Dataset
***
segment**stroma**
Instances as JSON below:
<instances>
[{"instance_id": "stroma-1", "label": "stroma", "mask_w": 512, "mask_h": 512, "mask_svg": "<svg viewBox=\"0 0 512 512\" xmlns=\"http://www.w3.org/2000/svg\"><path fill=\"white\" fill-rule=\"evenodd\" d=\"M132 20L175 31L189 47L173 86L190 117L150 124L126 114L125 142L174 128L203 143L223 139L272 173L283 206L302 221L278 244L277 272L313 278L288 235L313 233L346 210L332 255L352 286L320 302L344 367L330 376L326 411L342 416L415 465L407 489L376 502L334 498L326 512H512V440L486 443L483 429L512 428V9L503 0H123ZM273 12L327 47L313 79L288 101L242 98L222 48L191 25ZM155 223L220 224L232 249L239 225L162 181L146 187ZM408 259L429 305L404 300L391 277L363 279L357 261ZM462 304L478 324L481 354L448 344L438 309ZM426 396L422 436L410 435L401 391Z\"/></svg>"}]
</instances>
***
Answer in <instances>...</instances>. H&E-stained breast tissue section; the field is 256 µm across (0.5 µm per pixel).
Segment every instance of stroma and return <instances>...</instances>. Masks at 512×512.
***
Exercise aim
Going down the listing above, begin printing at the line with "Answer in <instances>...</instances>." and finish with the line with "Segment every instance", exactly as they appear.

Written response
Answer in <instances>...</instances>. H&E-stained breast tissue section; the field is 256 µm across (0.5 µm per pixel).
Segment every instance of stroma and return <instances>...</instances>. Masks at 512×512.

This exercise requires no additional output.